> [WHAT IS BEING ASKED]:
Put the rows below into a numbered list, with the blank lines left out.

> [INFORMATION PROVIDED]:
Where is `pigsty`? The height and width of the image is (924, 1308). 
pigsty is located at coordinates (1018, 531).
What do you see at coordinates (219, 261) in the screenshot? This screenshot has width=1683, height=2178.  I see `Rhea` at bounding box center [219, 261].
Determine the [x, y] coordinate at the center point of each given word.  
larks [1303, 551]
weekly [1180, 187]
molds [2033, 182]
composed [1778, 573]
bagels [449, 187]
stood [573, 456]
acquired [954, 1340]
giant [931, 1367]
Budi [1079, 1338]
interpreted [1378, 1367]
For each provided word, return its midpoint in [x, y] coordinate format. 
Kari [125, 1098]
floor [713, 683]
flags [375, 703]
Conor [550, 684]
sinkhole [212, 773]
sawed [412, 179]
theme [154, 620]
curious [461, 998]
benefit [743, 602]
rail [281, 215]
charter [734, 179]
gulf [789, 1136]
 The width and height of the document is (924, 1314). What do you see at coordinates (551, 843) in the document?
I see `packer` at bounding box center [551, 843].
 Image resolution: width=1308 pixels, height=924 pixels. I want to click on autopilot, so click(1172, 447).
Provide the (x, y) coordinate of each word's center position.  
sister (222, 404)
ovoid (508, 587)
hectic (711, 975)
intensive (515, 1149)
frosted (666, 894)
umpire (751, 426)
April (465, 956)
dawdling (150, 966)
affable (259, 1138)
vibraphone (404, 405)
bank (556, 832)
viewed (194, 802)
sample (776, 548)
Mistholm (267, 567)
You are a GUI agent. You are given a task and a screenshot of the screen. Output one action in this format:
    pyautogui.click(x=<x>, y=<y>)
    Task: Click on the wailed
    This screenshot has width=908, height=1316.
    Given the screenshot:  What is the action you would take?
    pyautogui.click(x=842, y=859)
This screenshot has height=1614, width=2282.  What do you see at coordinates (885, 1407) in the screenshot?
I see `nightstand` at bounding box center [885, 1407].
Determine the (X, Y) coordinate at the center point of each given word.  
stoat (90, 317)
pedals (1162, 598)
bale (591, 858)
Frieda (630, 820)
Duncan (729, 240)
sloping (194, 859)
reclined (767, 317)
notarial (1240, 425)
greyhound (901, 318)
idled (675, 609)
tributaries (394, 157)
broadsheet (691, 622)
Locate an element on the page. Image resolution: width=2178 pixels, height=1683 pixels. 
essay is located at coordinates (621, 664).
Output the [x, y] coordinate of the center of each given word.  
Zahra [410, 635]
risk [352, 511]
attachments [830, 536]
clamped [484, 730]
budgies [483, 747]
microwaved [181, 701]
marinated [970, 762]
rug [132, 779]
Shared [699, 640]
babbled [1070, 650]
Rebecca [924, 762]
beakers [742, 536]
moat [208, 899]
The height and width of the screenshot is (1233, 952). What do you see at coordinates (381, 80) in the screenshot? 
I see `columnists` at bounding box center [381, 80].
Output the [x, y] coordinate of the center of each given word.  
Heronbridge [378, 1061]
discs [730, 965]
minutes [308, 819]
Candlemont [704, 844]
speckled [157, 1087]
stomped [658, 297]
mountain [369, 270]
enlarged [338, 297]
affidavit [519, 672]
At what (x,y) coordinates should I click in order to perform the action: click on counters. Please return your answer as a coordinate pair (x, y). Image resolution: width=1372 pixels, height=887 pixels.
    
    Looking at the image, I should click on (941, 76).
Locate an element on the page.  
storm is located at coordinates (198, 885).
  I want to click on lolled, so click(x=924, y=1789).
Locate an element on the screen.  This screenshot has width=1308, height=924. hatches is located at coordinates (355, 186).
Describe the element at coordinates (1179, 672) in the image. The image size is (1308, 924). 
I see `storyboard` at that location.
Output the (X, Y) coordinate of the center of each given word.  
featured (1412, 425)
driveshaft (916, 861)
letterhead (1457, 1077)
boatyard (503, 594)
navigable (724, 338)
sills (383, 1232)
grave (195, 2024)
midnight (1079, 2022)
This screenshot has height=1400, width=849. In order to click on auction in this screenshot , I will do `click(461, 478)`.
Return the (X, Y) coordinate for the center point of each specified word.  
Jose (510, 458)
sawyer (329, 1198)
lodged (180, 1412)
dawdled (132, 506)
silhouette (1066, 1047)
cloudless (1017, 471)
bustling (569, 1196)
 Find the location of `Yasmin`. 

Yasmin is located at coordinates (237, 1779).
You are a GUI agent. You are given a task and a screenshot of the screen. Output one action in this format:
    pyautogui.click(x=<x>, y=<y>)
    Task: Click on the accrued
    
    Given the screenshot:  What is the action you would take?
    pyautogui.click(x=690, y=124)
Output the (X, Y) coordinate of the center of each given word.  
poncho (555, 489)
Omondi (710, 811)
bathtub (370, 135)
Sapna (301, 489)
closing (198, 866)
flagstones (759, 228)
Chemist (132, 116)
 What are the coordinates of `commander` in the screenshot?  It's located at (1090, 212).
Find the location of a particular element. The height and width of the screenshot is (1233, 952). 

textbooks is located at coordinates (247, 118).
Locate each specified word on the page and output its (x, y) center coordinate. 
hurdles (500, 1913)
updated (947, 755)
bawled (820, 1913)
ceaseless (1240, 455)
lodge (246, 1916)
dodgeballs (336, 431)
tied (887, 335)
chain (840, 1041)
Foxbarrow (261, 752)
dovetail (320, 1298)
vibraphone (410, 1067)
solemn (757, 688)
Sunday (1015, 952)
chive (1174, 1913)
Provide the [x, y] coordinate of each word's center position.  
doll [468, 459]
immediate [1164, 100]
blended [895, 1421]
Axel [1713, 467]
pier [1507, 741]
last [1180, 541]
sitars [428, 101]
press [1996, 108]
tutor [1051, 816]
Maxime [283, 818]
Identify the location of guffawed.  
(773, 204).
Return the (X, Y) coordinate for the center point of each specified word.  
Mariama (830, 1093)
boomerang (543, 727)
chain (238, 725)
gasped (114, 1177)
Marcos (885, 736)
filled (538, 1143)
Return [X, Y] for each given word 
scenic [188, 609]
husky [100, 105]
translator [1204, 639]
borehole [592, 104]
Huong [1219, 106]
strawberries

> [THE ANSWER]:
1. Where is `pigsty`? The height and width of the image is (924, 1308). 
2. pigsty is located at coordinates (1018, 531).
3. What do you see at coordinates (219, 261) in the screenshot? This screenshot has width=1683, height=2178.  I see `Rhea` at bounding box center [219, 261].
4. Determine the [x, y] coordinate at the center point of each given word.  
5. larks [1303, 551]
6. weekly [1180, 187]
7. molds [2033, 182]
8. composed [1778, 573]
9. bagels [449, 187]
10. stood [573, 456]
11. acquired [954, 1340]
12. giant [931, 1367]
13. Budi [1079, 1338]
14. interpreted [1378, 1367]
15. For each provided word, return its midpoint in [x, y] coordinate format. 
16. Kari [125, 1098]
17. floor [713, 683]
18. flags [375, 703]
19. Conor [550, 684]
20. sinkhole [212, 773]
21. sawed [412, 179]
22. theme [154, 620]
23. curious [461, 998]
24. benefit [743, 602]
25. rail [281, 215]
26. charter [734, 179]
27. gulf [789, 1136]
28.  The width and height of the document is (924, 1314). What do you see at coordinates (551, 843) in the document?
29. I see `packer` at bounding box center [551, 843].
30.  Image resolution: width=1308 pixels, height=924 pixels. I want to click on autopilot, so click(1172, 447).
31. Provide the (x, y) coordinate of each word's center position.  
32. sister (222, 404)
33. ovoid (508, 587)
34. hectic (711, 975)
35. intensive (515, 1149)
36. frosted (666, 894)
37. umpire (751, 426)
38. April (465, 956)
39. dawdling (150, 966)
40. affable (259, 1138)
41. vibraphone (404, 405)
42. bank (556, 832)
43. viewed (194, 802)
44. sample (776, 548)
45. Mistholm (267, 567)
46. You are a GUI agent. You are given a task and a screenshot of the screen. Output one action in this format:
47.     pyautogui.click(x=<x>, y=<y>)
48.     Task: Click on the wailed
49.     This screenshot has width=908, height=1316.
50.     Given the screenshot:  What is the action you would take?
51.     pyautogui.click(x=842, y=859)
52. This screenshot has height=1614, width=2282.  What do you see at coordinates (885, 1407) in the screenshot?
53. I see `nightstand` at bounding box center [885, 1407].
54. Determine the (X, Y) coordinate at the center point of each given word.  
55. stoat (90, 317)
56. pedals (1162, 598)
57. bale (591, 858)
58. Frieda (630, 820)
59. Duncan (729, 240)
60. sloping (194, 859)
61. reclined (767, 317)
62. notarial (1240, 425)
63. greyhound (901, 318)
64. idled (675, 609)
65. tributaries (394, 157)
66. broadsheet (691, 622)
67. Locate an element on the page. Image resolution: width=2178 pixels, height=1683 pixels. 
68. essay is located at coordinates (621, 664).
69. Output the [x, y] coordinate of the center of each given word.  
70. Zahra [410, 635]
71. risk [352, 511]
72. attachments [830, 536]
73. clamped [484, 730]
74. budgies [483, 747]
75. microwaved [181, 701]
76. marinated [970, 762]
77. rug [132, 779]
78. Shared [699, 640]
79. babbled [1070, 650]
80. Rebecca [924, 762]
81. beakers [742, 536]
82. moat [208, 899]
83. The height and width of the screenshot is (1233, 952). What do you see at coordinates (381, 80) in the screenshot? 
84. I see `columnists` at bounding box center [381, 80].
85. Output the [x, y] coordinate of the center of each given word.  
86. Heronbridge [378, 1061]
87. discs [730, 965]
88. minutes [308, 819]
89. Candlemont [704, 844]
90. speckled [157, 1087]
91. stomped [658, 297]
92. mountain [369, 270]
93. enlarged [338, 297]
94. affidavit [519, 672]
95. At what (x,y) coordinates should I click in order to perform the action: click on counters. Please return your answer as a coordinate pair (x, y). Image resolution: width=1372 pixels, height=887 pixels.
96.     Looking at the image, I should click on (941, 76).
97. Locate an element on the page.  
98. storm is located at coordinates (198, 885).
99.   I want to click on lolled, so click(x=924, y=1789).
100. Locate an element on the screen.  This screenshot has width=1308, height=924. hatches is located at coordinates (355, 186).
101. Describe the element at coordinates (1179, 672) in the image. The image size is (1308, 924). 
102. I see `storyboard` at that location.
103. Output the (X, Y) coordinate of the center of each given word.  
104. featured (1412, 425)
105. driveshaft (916, 861)
106. letterhead (1457, 1077)
107. boatyard (503, 594)
108. navigable (724, 338)
109. sills (383, 1232)
110. grave (195, 2024)
111. midnight (1079, 2022)
112. This screenshot has height=1400, width=849. In order to click on auction in this screenshot , I will do `click(461, 478)`.
113. Return the (X, Y) coordinate for the center point of each specified word.  
114. Jose (510, 458)
115. sawyer (329, 1198)
116. lodged (180, 1412)
117. dawdled (132, 506)
118. silhouette (1066, 1047)
119. cloudless (1017, 471)
120. bustling (569, 1196)
121.  Find the location of `Yasmin`. 
122. Yasmin is located at coordinates (237, 1779).
123. You are a GUI agent. You are given a task and a screenshot of the screen. Output one action in this format:
124.     pyautogui.click(x=<x>, y=<y>)
125.     Task: Click on the accrued
126.     Given the screenshot:  What is the action you would take?
127.     pyautogui.click(x=690, y=124)
128. Output the (X, Y) coordinate of the center of each given word.  
129. poncho (555, 489)
130. Omondi (710, 811)
131. bathtub (370, 135)
132. Sapna (301, 489)
133. closing (198, 866)
134. flagstones (759, 228)
135. Chemist (132, 116)
136.  What are the coordinates of `commander` in the screenshot?  It's located at (1090, 212).
137. Find the location of a particular element. The height and width of the screenshot is (1233, 952). 
138. textbooks is located at coordinates (247, 118).
139. Locate each specified word on the page and output its (x, y) center coordinate. 
140. hurdles (500, 1913)
141. updated (947, 755)
142. bawled (820, 1913)
143. ceaseless (1240, 455)
144. lodge (246, 1916)
145. dodgeballs (336, 431)
146. tied (887, 335)
147. chain (840, 1041)
148. Foxbarrow (261, 752)
149. dovetail (320, 1298)
150. vibraphone (410, 1067)
151. solemn (757, 688)
152. Sunday (1015, 952)
153. chive (1174, 1913)
154. Provide the [x, y] coordinate of each word's center position.  
155. doll [468, 459]
156. immediate [1164, 100]
157. blended [895, 1421]
158. Axel [1713, 467]
159. pier [1507, 741]
160. last [1180, 541]
161. sitars [428, 101]
162. press [1996, 108]
163. tutor [1051, 816]
164. Maxime [283, 818]
165. Identify the location of guffawed.  
166. (773, 204).
167. Return the (X, Y) coordinate for the center point of each specified word.  
168. Mariama (830, 1093)
169. boomerang (543, 727)
170. chain (238, 725)
171. gasped (114, 1177)
172. Marcos (885, 736)
173. filled (538, 1143)
174. Return [X, Y] for each given word 
175. scenic [188, 609]
176. husky [100, 105]
177. translator [1204, 639]
178. borehole [592, 104]
179. Huong [1219, 106]
180. strawberries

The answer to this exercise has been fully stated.